Work instruction ::
Return the listing below unchanged, minus its pictures.

Working data ::
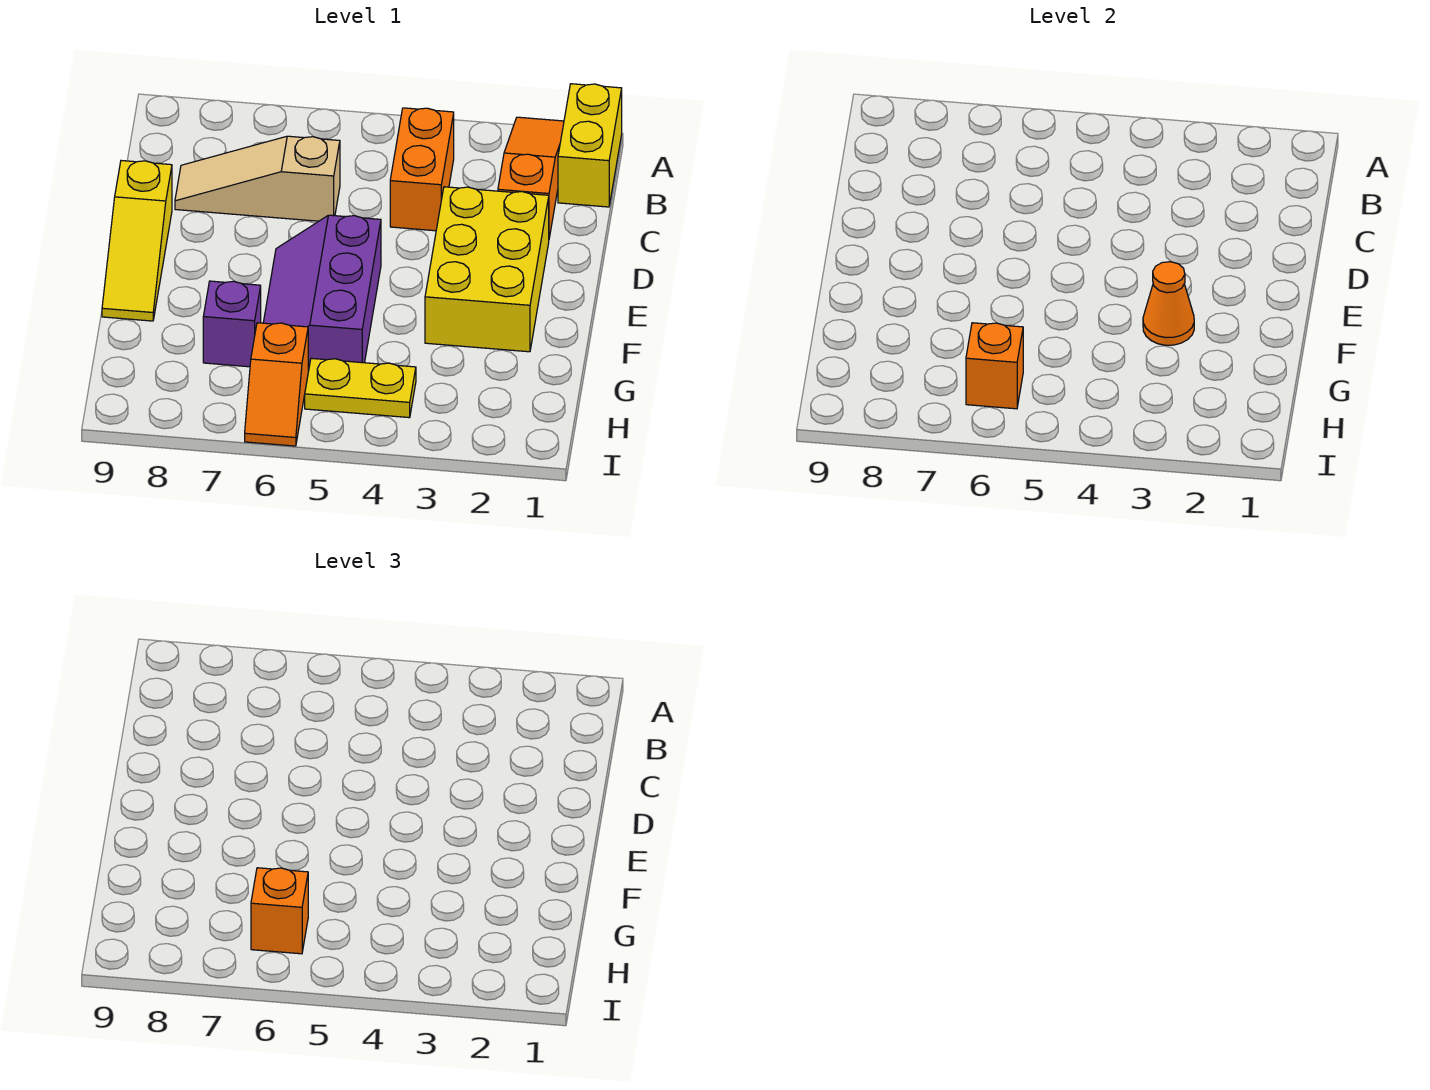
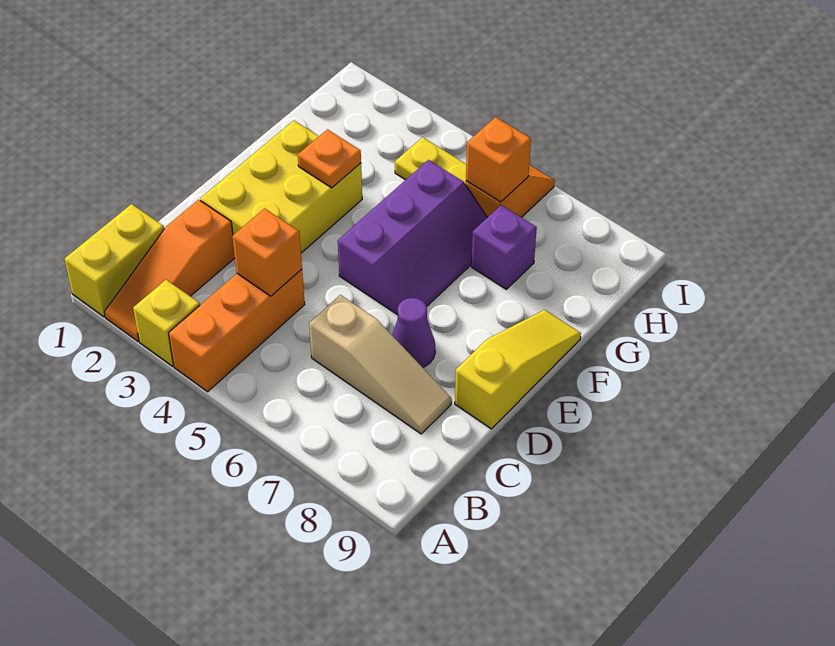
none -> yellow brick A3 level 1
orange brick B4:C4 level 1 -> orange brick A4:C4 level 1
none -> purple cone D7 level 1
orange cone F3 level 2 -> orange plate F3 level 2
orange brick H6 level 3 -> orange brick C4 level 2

Solved problem ::
none -> yellow brick A3 level 1
orange brick B4:C4 level 1 -> orange brick A4:C4 level 1
none -> purple cone D7 level 1
orange cone F3 level 2 -> orange plate F3 level 2
orange brick H6 level 3 -> orange brick C4 level 2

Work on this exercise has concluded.